Work instruction:
Give back nothing but the number of lines in these entries that contain the word "left".

(Dataset records begins)

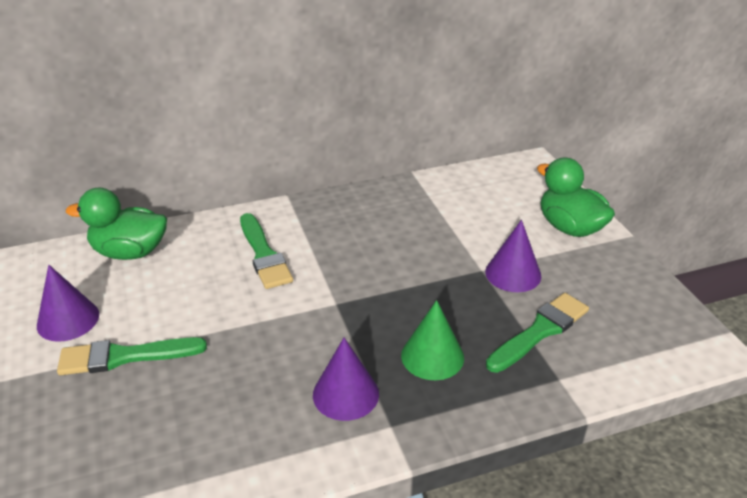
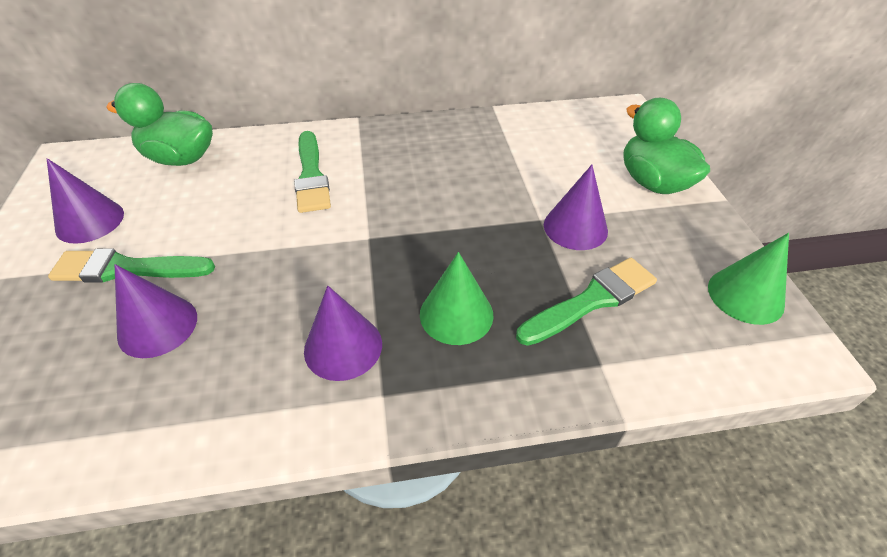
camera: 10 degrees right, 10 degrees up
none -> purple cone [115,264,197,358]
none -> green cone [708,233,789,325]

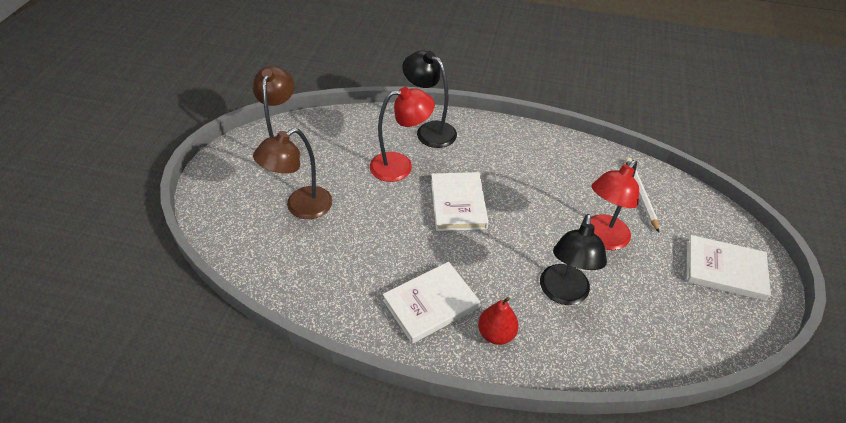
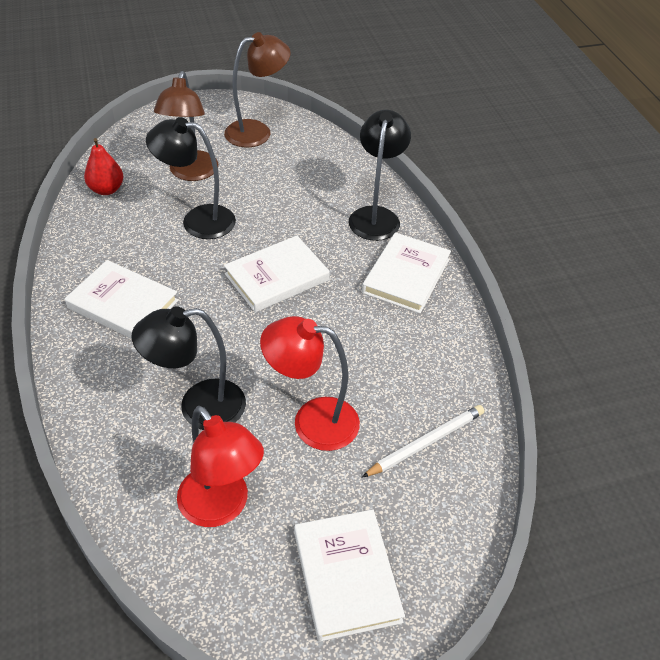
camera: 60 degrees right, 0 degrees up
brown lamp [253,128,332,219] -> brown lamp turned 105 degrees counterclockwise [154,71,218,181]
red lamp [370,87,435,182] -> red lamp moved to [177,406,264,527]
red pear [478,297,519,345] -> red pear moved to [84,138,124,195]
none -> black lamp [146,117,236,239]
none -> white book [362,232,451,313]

(Dataset records ends)
(Dataset records begins)

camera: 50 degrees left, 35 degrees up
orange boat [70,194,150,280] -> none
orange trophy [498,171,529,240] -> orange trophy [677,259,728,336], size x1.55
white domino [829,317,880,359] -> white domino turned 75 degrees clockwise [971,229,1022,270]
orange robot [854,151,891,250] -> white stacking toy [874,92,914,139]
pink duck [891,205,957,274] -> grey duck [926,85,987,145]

(Dataset records ends)
(Dataset records begins)

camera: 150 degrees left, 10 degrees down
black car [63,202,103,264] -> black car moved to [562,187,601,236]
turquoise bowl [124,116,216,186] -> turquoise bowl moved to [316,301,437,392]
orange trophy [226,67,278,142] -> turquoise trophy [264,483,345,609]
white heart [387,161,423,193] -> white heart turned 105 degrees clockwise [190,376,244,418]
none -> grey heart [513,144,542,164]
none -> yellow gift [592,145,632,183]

(Dataset records ends)

Result of the task:
2